§ Required work
Pictures aside, each record should be reproduced exactly.

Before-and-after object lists
┌──

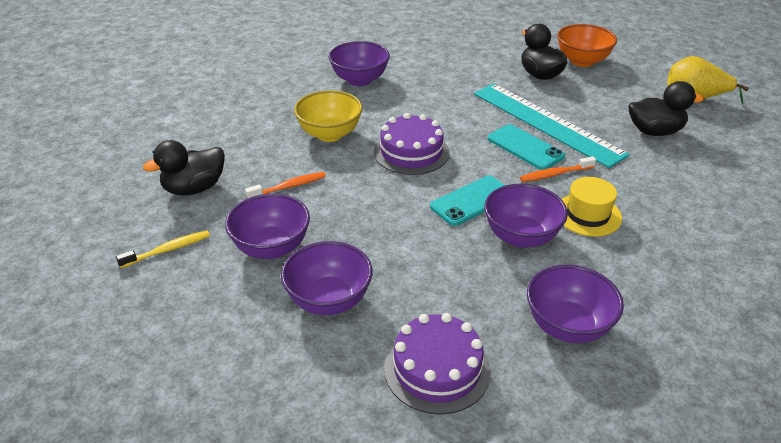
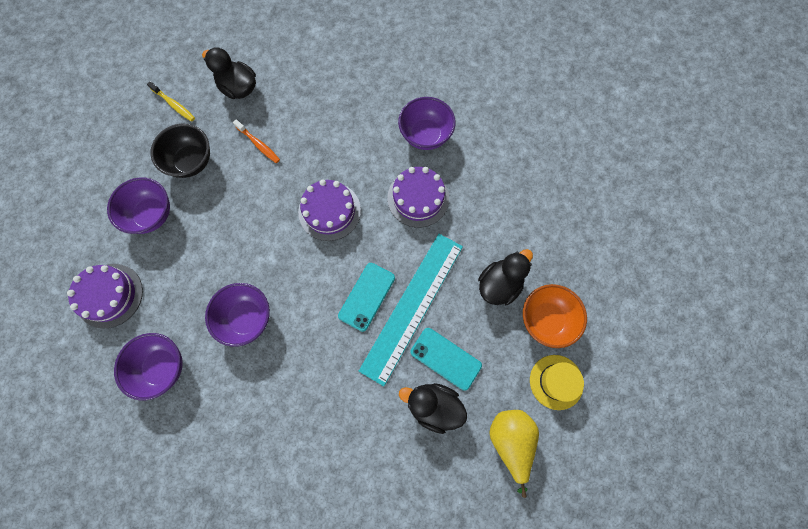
camera: 70 degrees right, 35 degrees up
(271, 248) = (191, 162): purple bowl -> black bowl
(330, 134) = (334, 144): yellow bowl -> none
(428, 97) = (418, 198): none -> purple cake
(472, 201) = (280, 273): turquoise phone -> turquoise phone (445, 358)
(555, 174) = (335, 328): orange toothbrush -> none
(588, 215) = (288, 362): yellow hat -> yellow hat (556, 382)
(655, 131) = (433, 406): black duck -> black duck turned 135 degrees clockwise

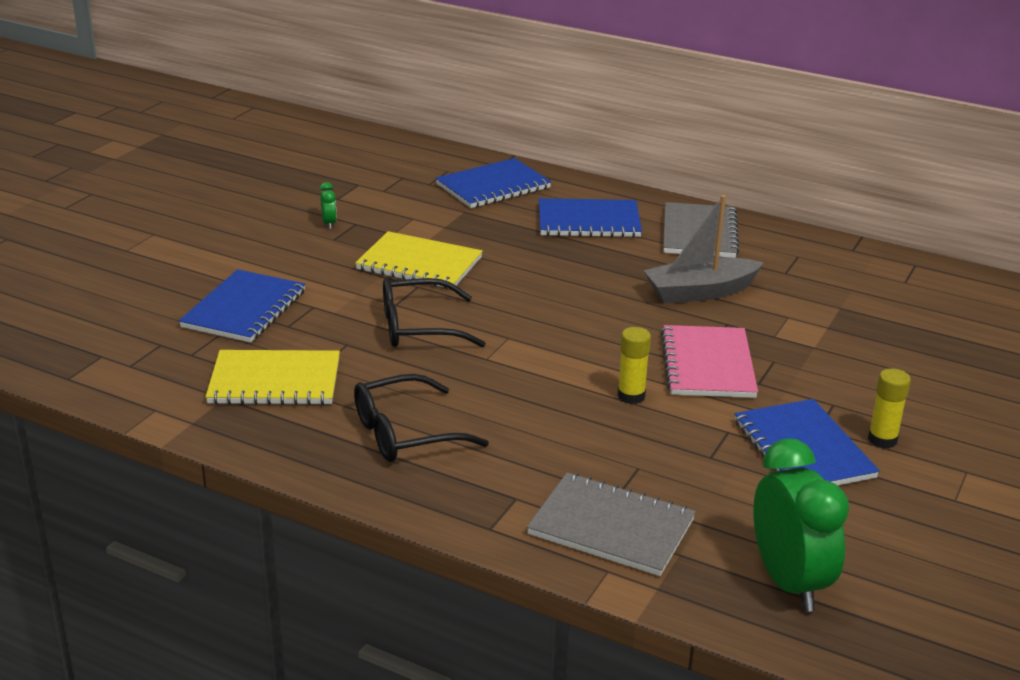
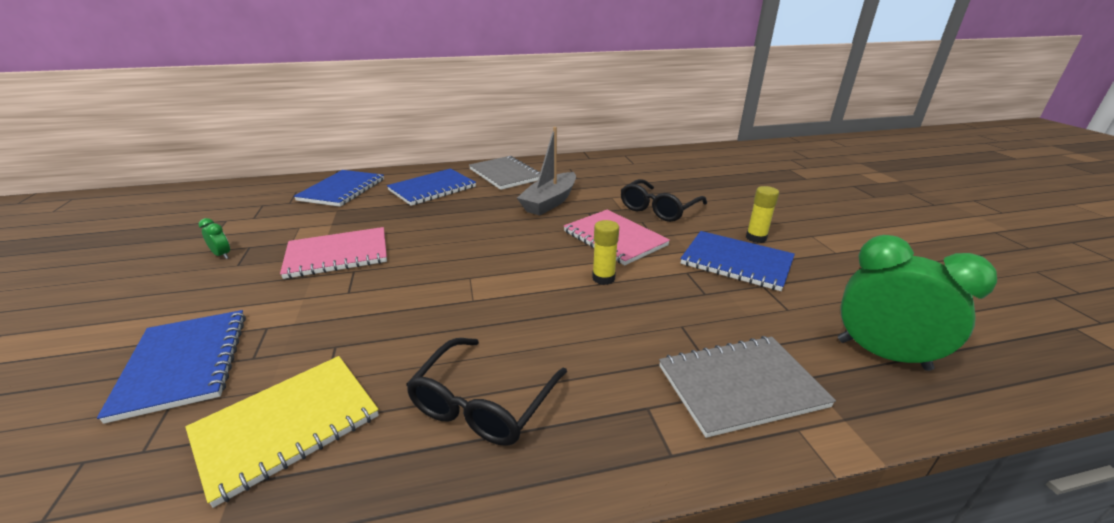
camera: 40 degrees left, 0 degrees up
(418, 327) = (389, 301): black glasses -> black glasses (658, 209)
(419, 264) = (337, 255): yellow notebook -> pink notebook

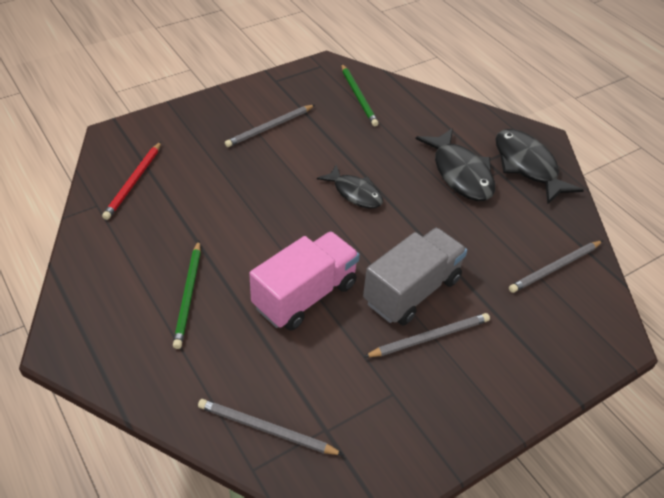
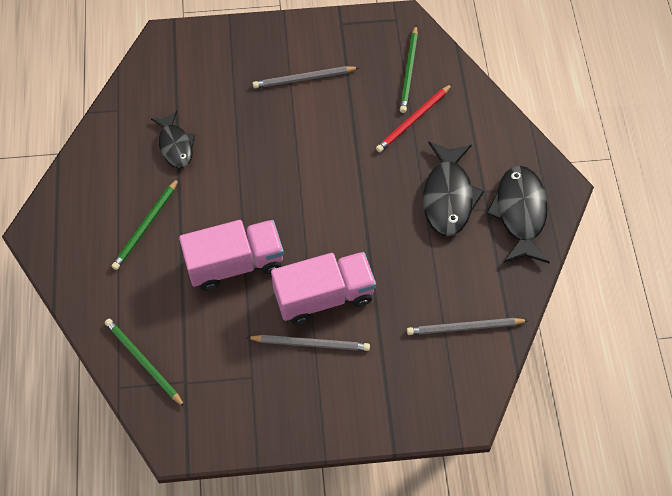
camera: 30 degrees right, 15 degrees up
(133, 182) = (157, 97): red pencil -> red pencil (413, 120)
(266, 429) = (143, 362): grey pencil -> green pencil
(355, 193) = (337, 180): black fish -> black fish (175, 145)
(412, 291) = (324, 296): grey truck -> pink truck

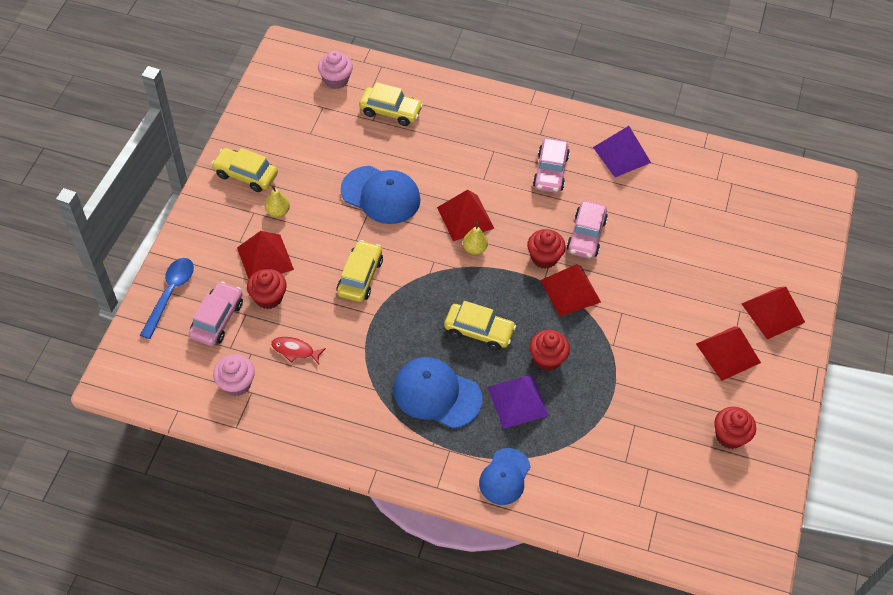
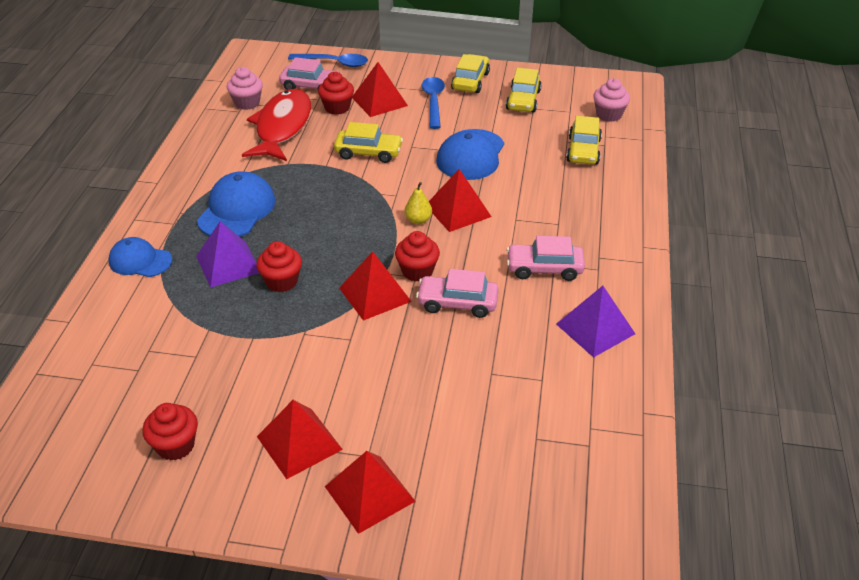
camera: 85 degrees right, 15 degrees down
(278, 211) = (433, 101): yellow pear -> blue spoon
(295, 350) = (282, 127): red fish -> red fish, size x2.44
(479, 331) = (313, 231): yellow car -> yellow car (523, 100)

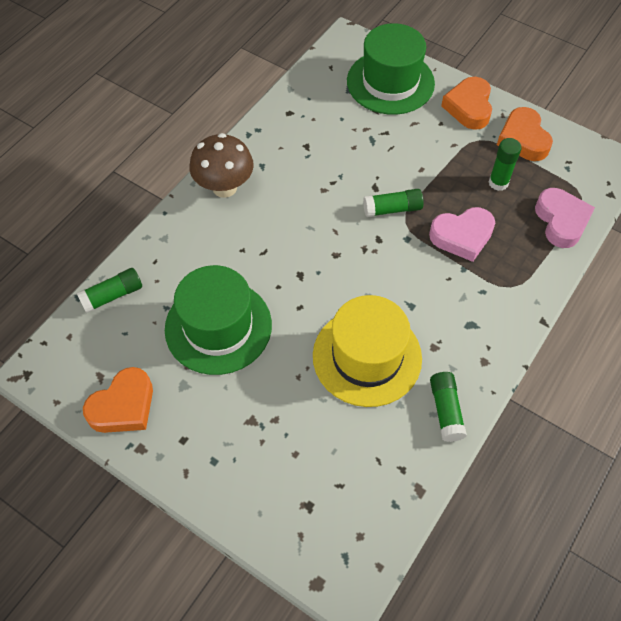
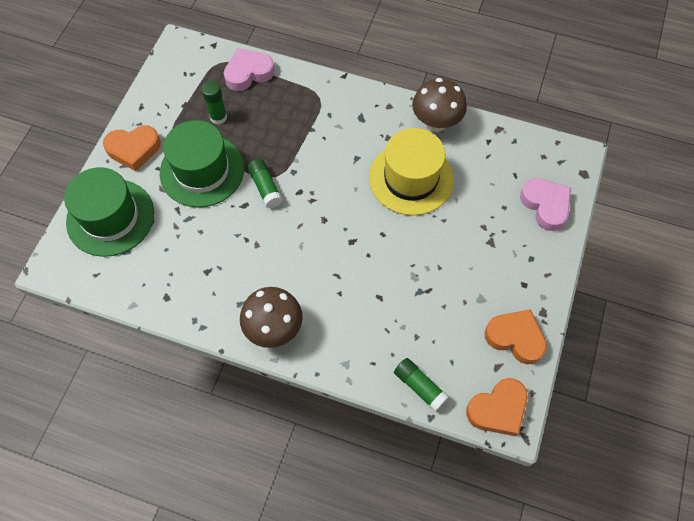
camera: 105 degrees left, 5 degrees up
(218, 327) = (421, 289): green hat -> green hat (202, 170)
(446, 410) = (436, 123): green glue stick -> brown mushroom
(462, 236) = (281, 134): pink heart -> pink heart (545, 205)
(523, 139) = (165, 106): orange heart -> orange heart (498, 409)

└──

§ Answer for the task
camera: 70 degrees right, 35 degrees up
(271, 248) = (191, 162): purple bowl -> black bowl
(330, 134) = (334, 144): yellow bowl -> none
(428, 97) = (418, 198): none -> purple cake
(472, 201) = (280, 273): turquoise phone -> turquoise phone (445, 358)
(555, 174) = (335, 328): orange toothbrush -> none
(588, 215) = (288, 362): yellow hat -> yellow hat (556, 382)
(655, 131) = (433, 406): black duck -> black duck turned 135 degrees clockwise

camera: 40 degrees left, 0 degrees up
(418, 327) = (389, 301): black glasses -> black glasses (658, 209)
(419, 264) = (337, 255): yellow notebook -> pink notebook

camera: 30 degrees right, 15 degrees up
(133, 182) = (157, 97): red pencil -> red pencil (413, 120)
(266, 429) = (143, 362): grey pencil -> green pencil
(355, 193) = (337, 180): black fish -> black fish (175, 145)
(412, 291) = (324, 296): grey truck -> pink truck

camera: 85 degrees right, 15 degrees down
(278, 211) = (433, 101): yellow pear -> blue spoon
(295, 350) = (282, 127): red fish -> red fish, size x2.44
(479, 331) = (313, 231): yellow car -> yellow car (523, 100)

camera: 105 degrees left, 5 degrees up
(218, 327) = (421, 289): green hat -> green hat (202, 170)
(446, 410) = (436, 123): green glue stick -> brown mushroom
(462, 236) = (281, 134): pink heart -> pink heart (545, 205)
(523, 139) = (165, 106): orange heart -> orange heart (498, 409)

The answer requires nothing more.